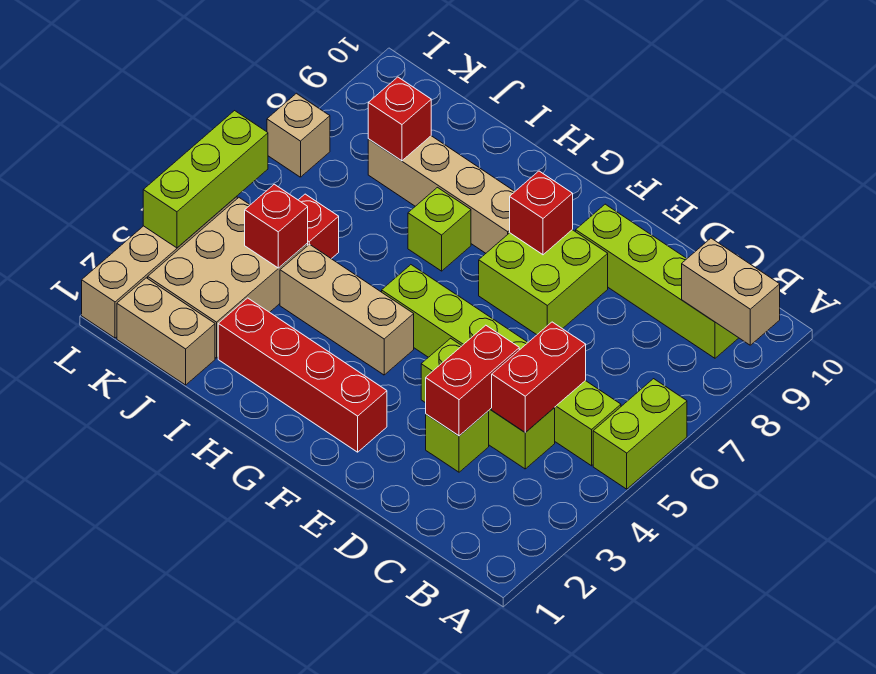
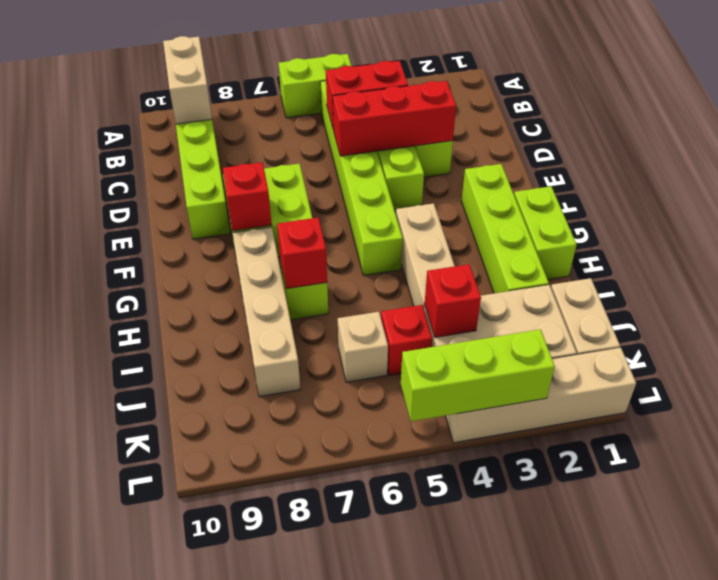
red brick D3:D4 level 2 -> red brick D3:D5 level 2
red brick F2:I2 level 1 -> lime brick F2:I2 level 1
none -> lime brick G1:H1 level 1
red brick J8 level 2 -> red brick H7 level 2
tan brick L7 level 1 -> tan brick J6 level 1

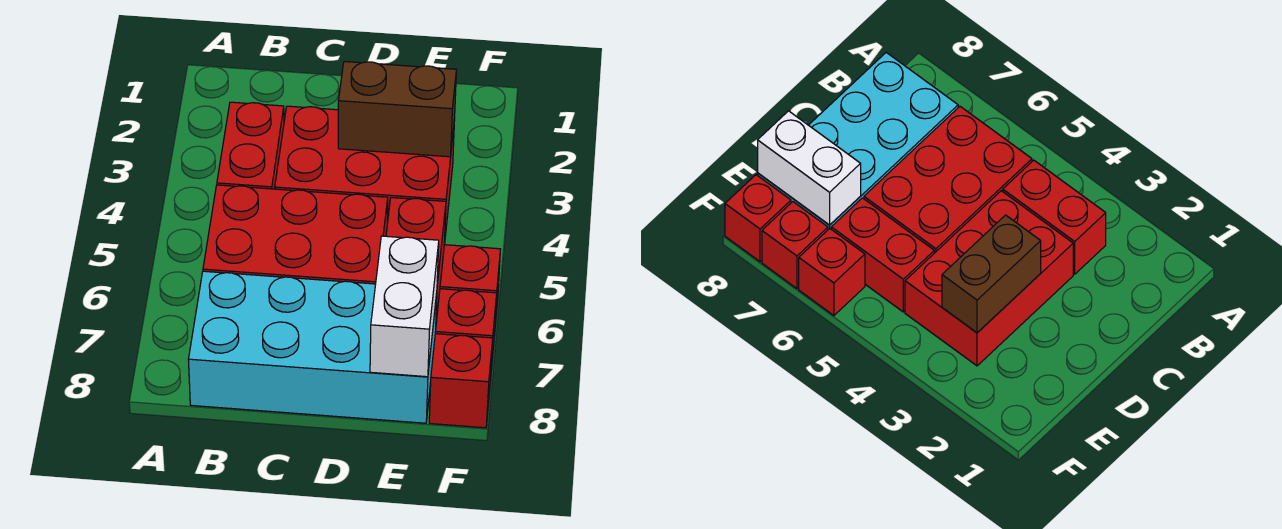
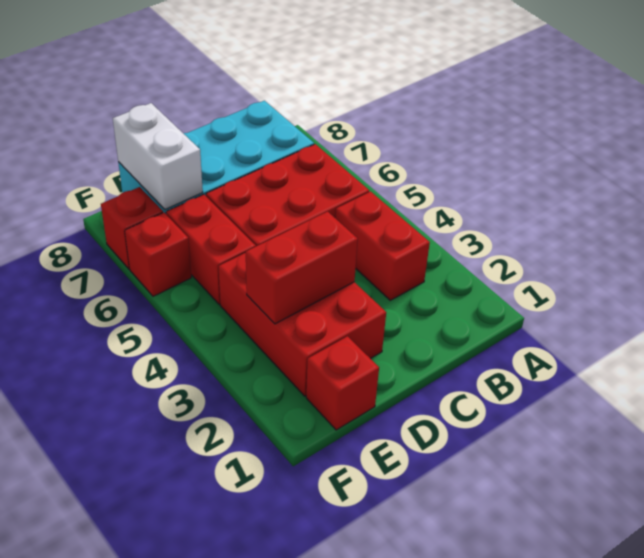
red brick C3:E4 level 1 -> red brick D2:E4 level 1
brown brick D3:E3 level 2 -> red brick D3:E3 level 2
red brick F8 level 1 -> red brick E1 level 1

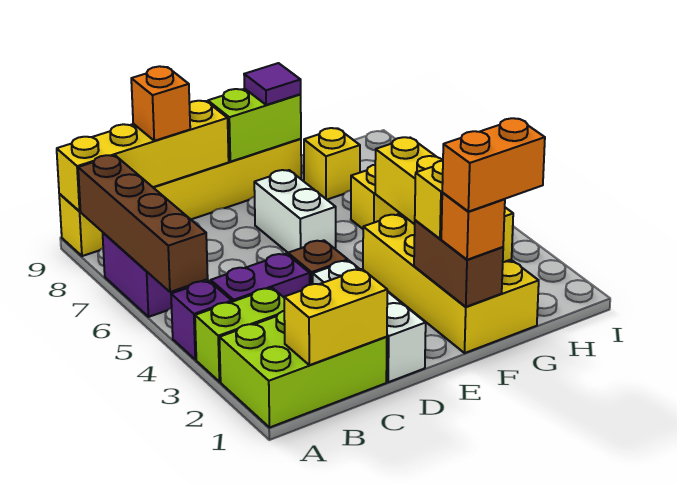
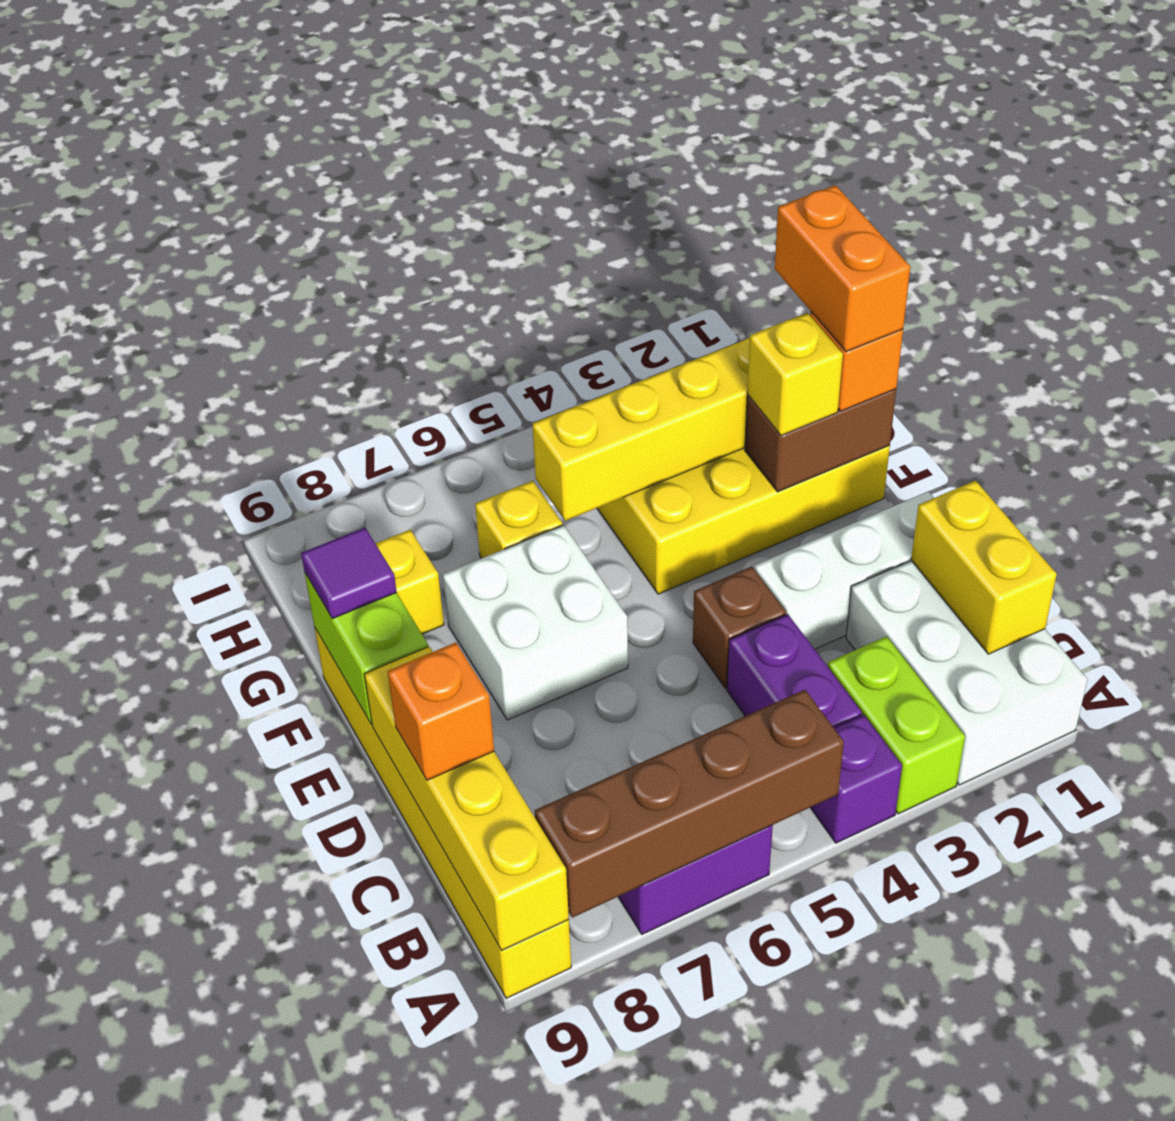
lime brick A1:C2 level 1 -> white brick A1:C2 level 1
white brick E6:E7 level 1 -> white brick E6:F7 level 1

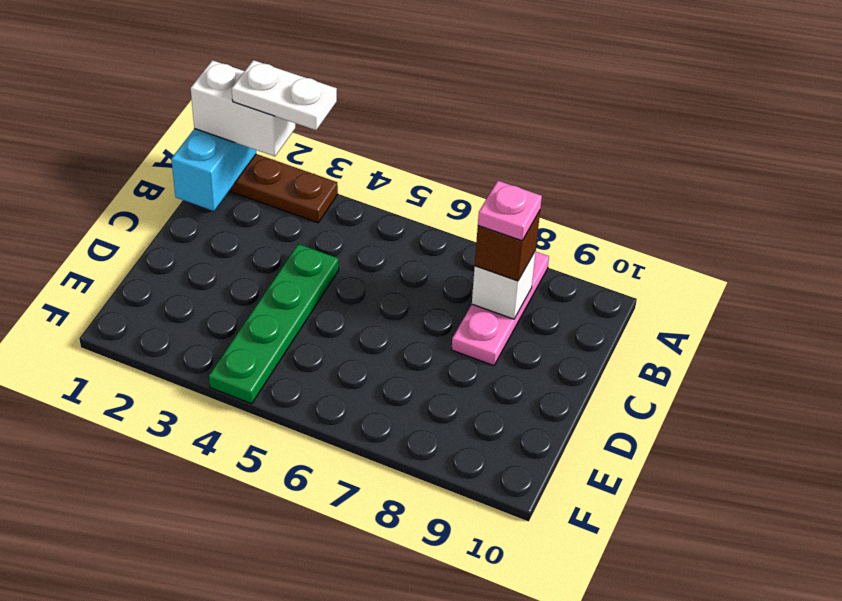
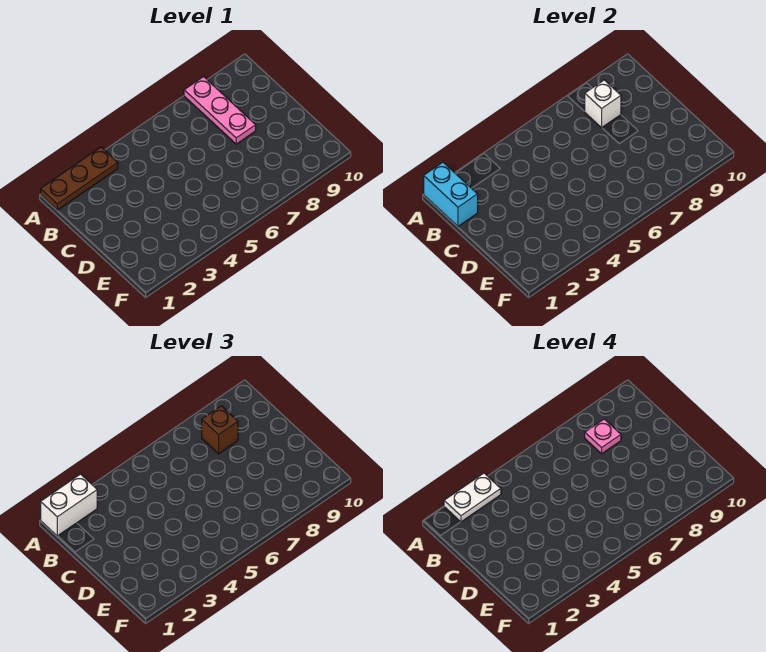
green plate C4:F4 level 1 -> none

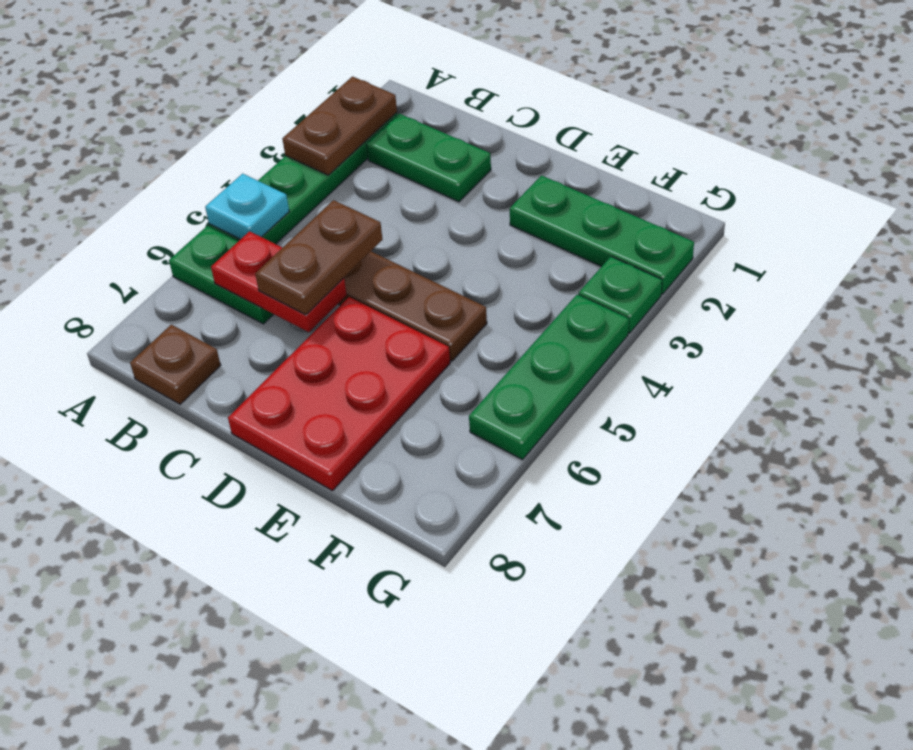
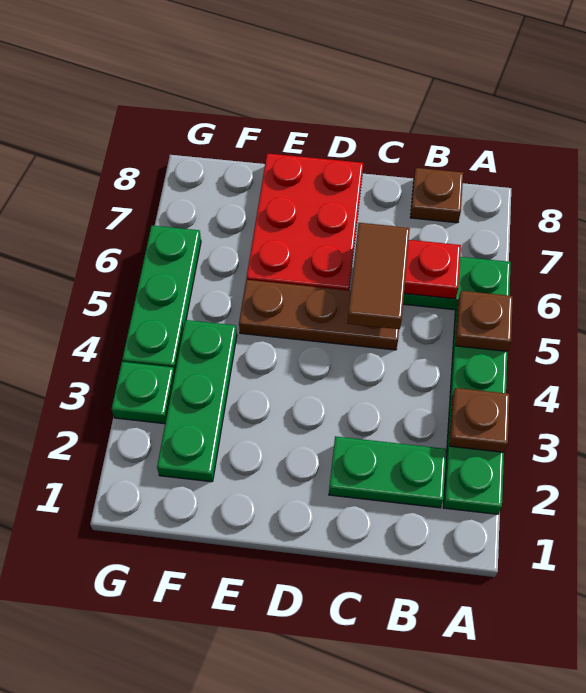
brown plate A2:A3 level 2 -> brown plate A3 level 2
cyan plate A5 level 2 -> brown plate A5 level 2
brown plate C5:C6 level 3 -> brown tile C5:C6 level 3
green plate E2:G2 level 1 -> green plate F2:F4 level 1

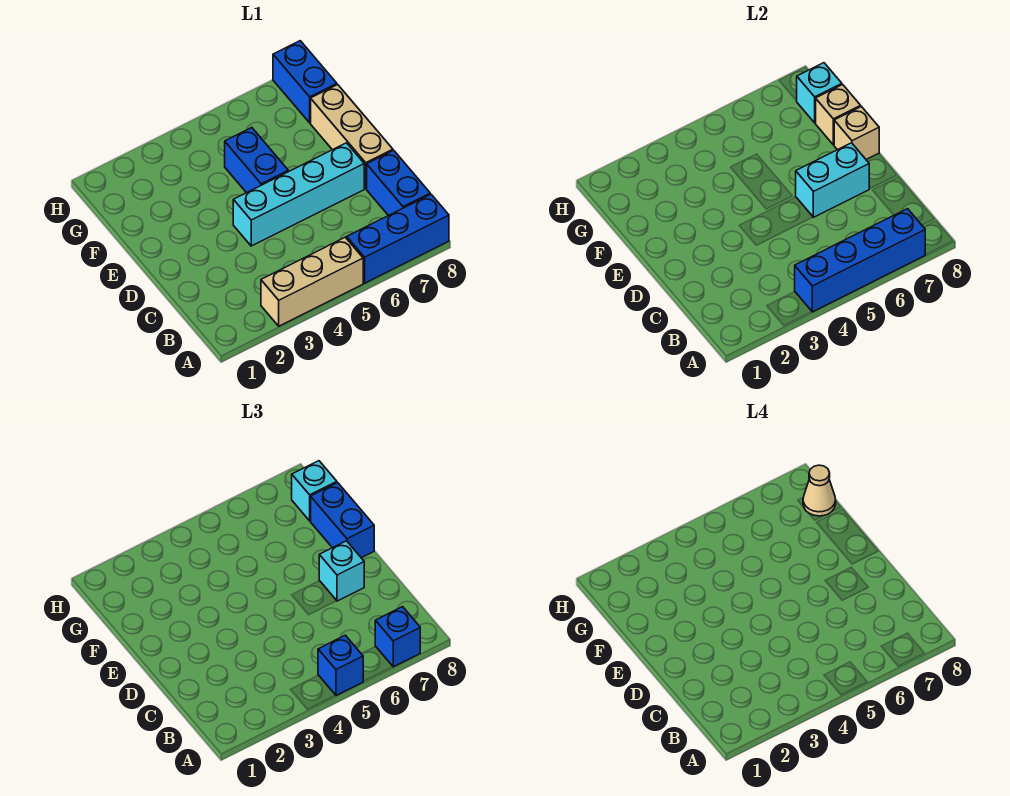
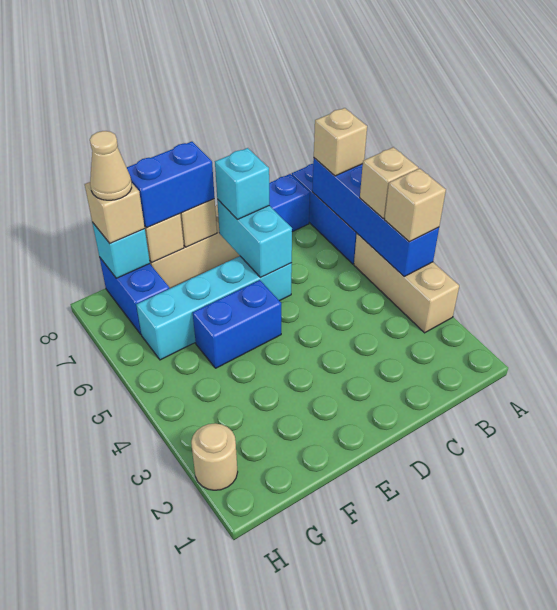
none -> tan brick A4 level 3
blue brick A5 level 3 -> tan brick A5 level 3
blue brick A7 level 3 -> tan brick A7 level 3
cyan brick D4:D7 level 1 -> cyan brick D6:G6 level 1
blue brick G8:H8 level 1 -> blue brick G7:G8 level 1
cyan brick G8 level 3 -> tan brick G8 level 3
none -> tan round brick H2 level 1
▬▬▬▬▬▬
● WHAT IS BEING ASKED
The lines to repeat run from the line containing "brown brick D3:E3" through the end of the listing above, both included; give them exactly and without pictures.

● SOLVED PROBLEM
brown brick D3:E3 level 2 -> red brick D3:E3 level 2
red brick F8 level 1 -> red brick E1 level 1

lime brick A1:C2 level 1 -> white brick A1:C2 level 1
white brick E6:E7 level 1 -> white brick E6:F7 level 1

green plate C4:F4 level 1 -> none

brown plate A2:A3 level 2 -> brown plate A3 level 2
cyan plate A5 level 2 -> brown plate A5 level 2
brown plate C5:C6 level 3 -> brown tile C5:C6 level 3
green plate E2:G2 level 1 -> green plate F2:F4 level 1

none -> tan brick A4 level 3
blue brick A5 level 3 -> tan brick A5 level 3
blue brick A7 level 3 -> tan brick A7 level 3
cyan brick D4:D7 level 1 -> cyan brick D6:G6 level 1
blue brick G8:H8 level 1 -> blue brick G7:G8 level 1
cyan brick G8 level 3 -> tan brick G8 level 3
none -> tan round brick H2 level 1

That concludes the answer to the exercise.